TASK =>
Each entry below is to be restated word for word, with no pictures carried over.

DATA EXCERPTS =>
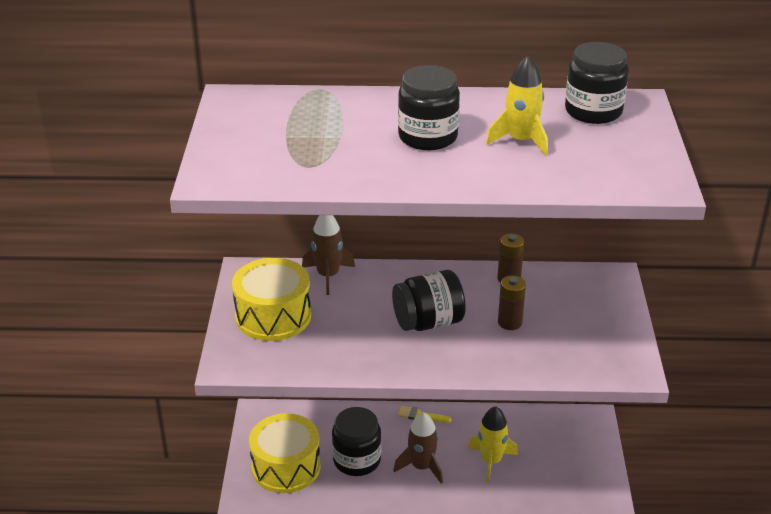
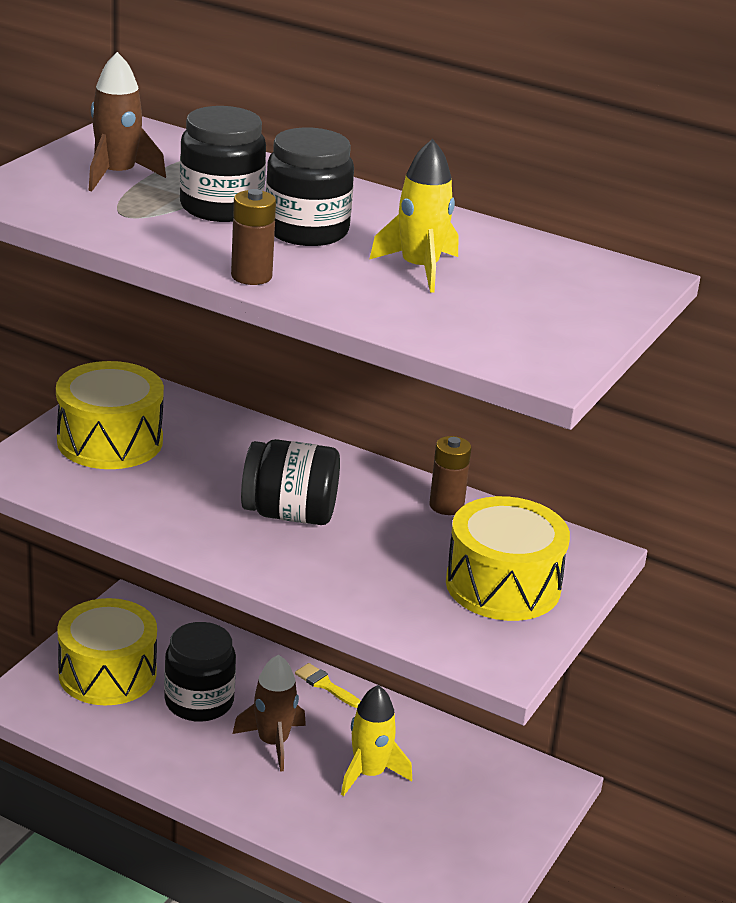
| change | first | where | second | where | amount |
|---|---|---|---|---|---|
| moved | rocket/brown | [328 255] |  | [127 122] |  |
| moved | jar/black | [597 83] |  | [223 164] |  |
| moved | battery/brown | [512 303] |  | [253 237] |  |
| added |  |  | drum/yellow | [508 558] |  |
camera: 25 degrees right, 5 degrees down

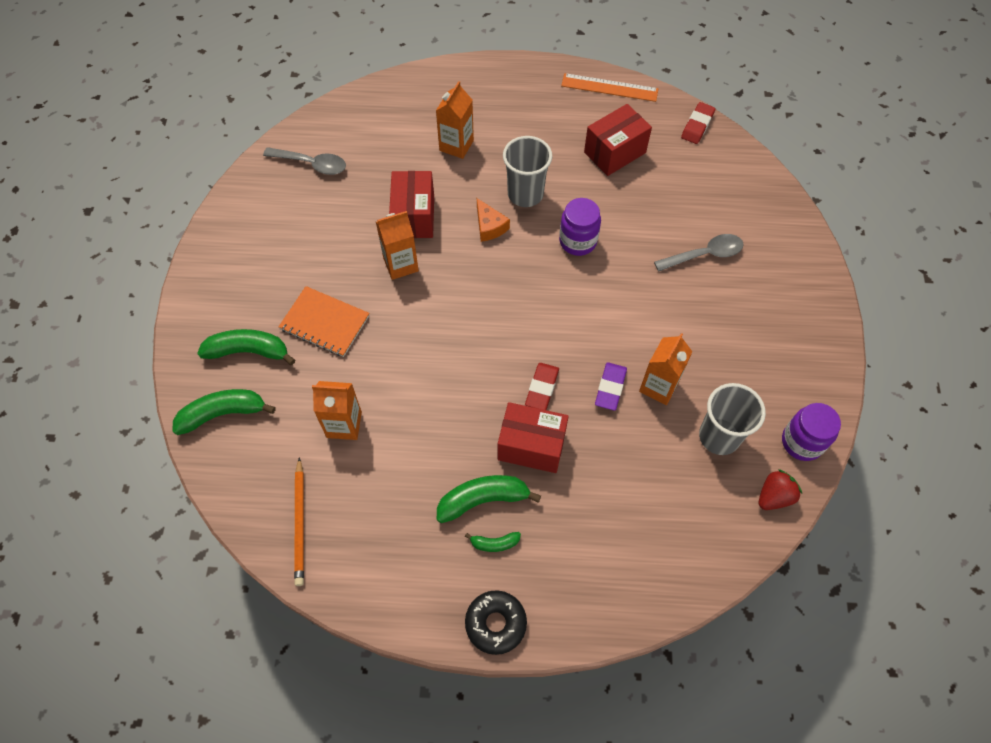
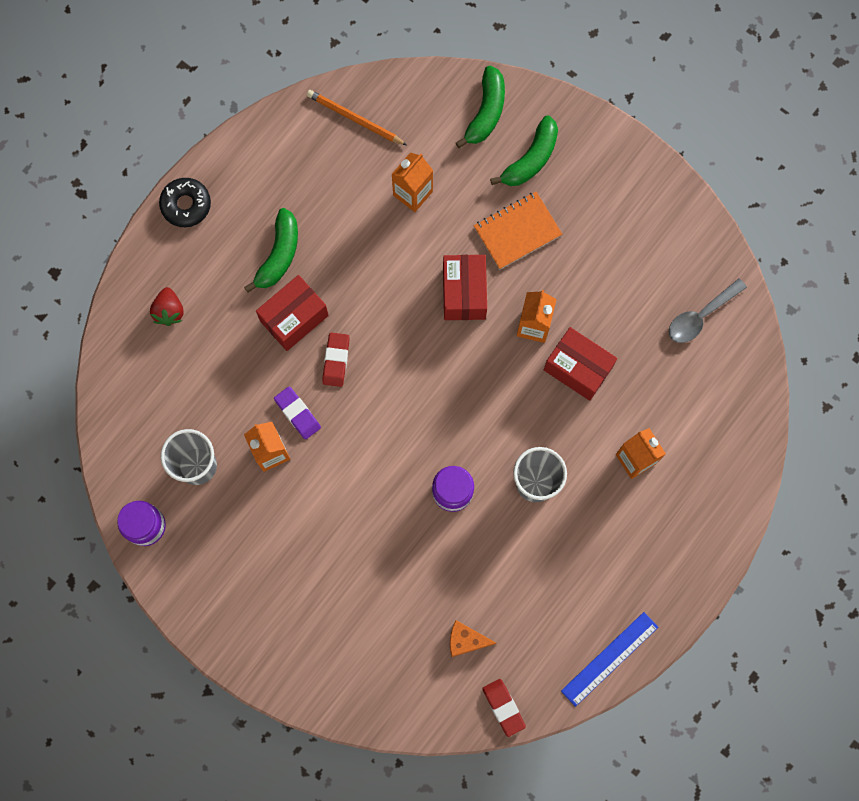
| change | first | where | second | where | amount |
|---|---|---|---|---|---|
| moved | strawberry/red | [780 489] |  | [166 306] |  |
| turned | eraser/red | [542 386] |  | [335 359] | 45 degrees clockwise |
| moved | box/red | [618 140] |  | [465 287] |  |
| moved | cheese/orange | [493 220] |  | [473 638] |  |
| recoloured | ruler/orange | [609 87] | ruler/blue | [609 659] |  |
| removed | banana/green | [493 542] |  |  |  |
| removed | spoon/grey | [699 253] |  |  |  |
camera: 125 degrees right, 15 degrees up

WORKED SOLUTION =>
| change | first | where | second | where | amount |
|---|---|---|---|---|---|
| moved | rocket/brown | [328 255] |  | [127 122] |  |
| moved | jar/black | [597 83] |  | [223 164] |  |
| moved | battery/brown | [512 303] |  | [253 237] |  |
| added |  |  | drum/yellow | [508 558] |  |
camera: 25 degrees right, 5 degrees down

| change | first | where | second | where | amount |
|---|---|---|---|---|---|
| moved | strawberry/red | [780 489] |  | [166 306] |  |
| turned | eraser/red | [542 386] |  | [335 359] | 45 degrees clockwise |
| moved | box/red | [618 140] |  | [465 287] |  |
| moved | cheese/orange | [493 220] |  | [473 638] |  |
| recoloured | ruler/orange | [609 87] | ruler/blue | [609 659] |  |
| removed | banana/green | [493 542] |  |  |  |
| removed | spoon/grey | [699 253] |  |  |  |
camera: 125 degrees right, 15 degrees up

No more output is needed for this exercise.